(SUPPLIED MATERIAL Opens)

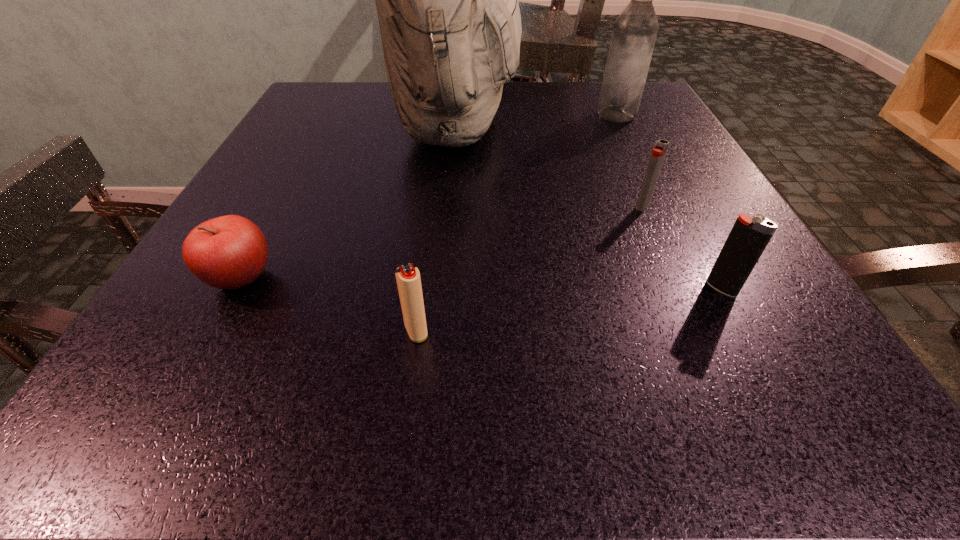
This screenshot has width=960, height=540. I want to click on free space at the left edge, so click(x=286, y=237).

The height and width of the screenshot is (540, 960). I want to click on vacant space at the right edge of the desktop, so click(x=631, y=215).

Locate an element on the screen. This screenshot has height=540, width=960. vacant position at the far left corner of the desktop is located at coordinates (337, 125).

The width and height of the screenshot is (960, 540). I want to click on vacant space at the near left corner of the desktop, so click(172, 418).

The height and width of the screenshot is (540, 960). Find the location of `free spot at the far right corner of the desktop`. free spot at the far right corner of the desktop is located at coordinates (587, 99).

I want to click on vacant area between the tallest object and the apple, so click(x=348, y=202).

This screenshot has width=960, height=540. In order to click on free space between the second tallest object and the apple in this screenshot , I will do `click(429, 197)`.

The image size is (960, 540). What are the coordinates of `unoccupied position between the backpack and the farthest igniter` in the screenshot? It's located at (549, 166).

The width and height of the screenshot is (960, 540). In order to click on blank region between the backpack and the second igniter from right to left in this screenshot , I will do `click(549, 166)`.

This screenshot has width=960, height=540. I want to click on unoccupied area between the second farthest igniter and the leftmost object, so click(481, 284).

(SUPPLIED MATERIAL Closes)
(SUPPLIED MATERIAL Opens)

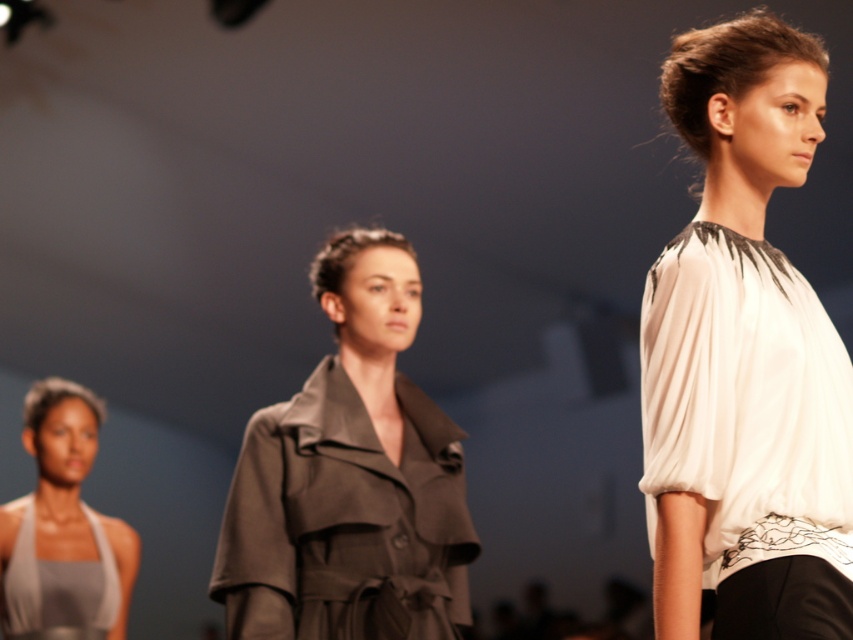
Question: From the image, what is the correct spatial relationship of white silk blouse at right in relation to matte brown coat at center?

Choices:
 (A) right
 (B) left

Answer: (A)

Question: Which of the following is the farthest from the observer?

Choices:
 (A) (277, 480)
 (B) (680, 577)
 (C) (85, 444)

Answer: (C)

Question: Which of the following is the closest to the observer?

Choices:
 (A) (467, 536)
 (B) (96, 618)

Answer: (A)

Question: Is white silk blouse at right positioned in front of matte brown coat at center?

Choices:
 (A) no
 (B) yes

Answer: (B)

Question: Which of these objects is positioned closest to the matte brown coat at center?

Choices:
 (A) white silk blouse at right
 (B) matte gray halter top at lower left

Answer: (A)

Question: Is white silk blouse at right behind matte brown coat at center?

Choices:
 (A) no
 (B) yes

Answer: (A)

(SUPPLIED MATERIAL Closes)

**INSTRUCTIONS FOR THE TASK**
Write the data between the lines containing "so click(x=286, y=237)." and "The height and width of the screenshot is (540, 960). I", inclusive, as a JSON list of strings with one string per line, leaving out blank lines.

**WRITTEN RESPONSE**
[
  "This screenshot has width=960, height=540. I want to click on free space at the left edge, so click(x=286, y=237).",
  "The height and width of the screenshot is (540, 960). I want to click on vacant space at the right edge of the desktop, so click(x=631, y=215)."
]